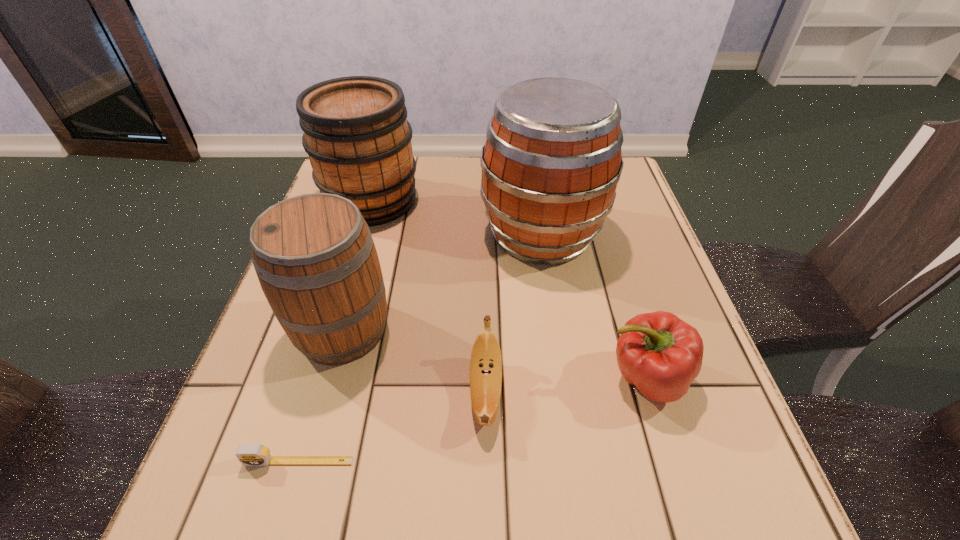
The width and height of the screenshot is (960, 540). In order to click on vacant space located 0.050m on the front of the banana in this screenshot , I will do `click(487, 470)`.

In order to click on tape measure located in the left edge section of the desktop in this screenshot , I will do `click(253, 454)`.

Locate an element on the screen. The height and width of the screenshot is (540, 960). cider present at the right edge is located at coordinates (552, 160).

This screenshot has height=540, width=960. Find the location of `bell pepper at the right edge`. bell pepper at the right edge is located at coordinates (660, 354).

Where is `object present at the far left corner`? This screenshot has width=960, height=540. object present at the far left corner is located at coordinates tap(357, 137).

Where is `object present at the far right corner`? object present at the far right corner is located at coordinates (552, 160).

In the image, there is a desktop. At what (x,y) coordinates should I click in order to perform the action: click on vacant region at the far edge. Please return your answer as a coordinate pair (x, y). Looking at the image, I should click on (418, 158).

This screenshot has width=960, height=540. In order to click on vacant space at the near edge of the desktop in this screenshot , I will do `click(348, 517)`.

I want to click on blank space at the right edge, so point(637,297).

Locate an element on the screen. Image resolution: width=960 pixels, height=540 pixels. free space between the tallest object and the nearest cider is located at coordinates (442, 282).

==*==

TASK |
Reproduce the entire listing above word for word, leaving out the picture.

ANSWER BOX |
The width and height of the screenshot is (960, 540). In order to click on vacant space located 0.050m on the front of the banana in this screenshot , I will do `click(487, 470)`.

In order to click on tape measure located in the left edge section of the desktop in this screenshot , I will do `click(253, 454)`.

Locate an element on the screen. The height and width of the screenshot is (540, 960). cider present at the right edge is located at coordinates (552, 160).

This screenshot has height=540, width=960. Find the location of `bell pepper at the right edge`. bell pepper at the right edge is located at coordinates (660, 354).

Where is `object present at the far left corner`? This screenshot has width=960, height=540. object present at the far left corner is located at coordinates tap(357, 137).

Where is `object present at the far right corner`? object present at the far right corner is located at coordinates (552, 160).

In the image, there is a desktop. At what (x,y) coordinates should I click in order to perform the action: click on vacant region at the far edge. Please return your answer as a coordinate pair (x, y). Looking at the image, I should click on (418, 158).

This screenshot has width=960, height=540. In order to click on vacant space at the near edge of the desktop in this screenshot , I will do `click(348, 517)`.

I want to click on blank space at the right edge, so point(637,297).

Locate an element on the screen. Image resolution: width=960 pixels, height=540 pixels. free space between the tallest object and the nearest cider is located at coordinates (442, 282).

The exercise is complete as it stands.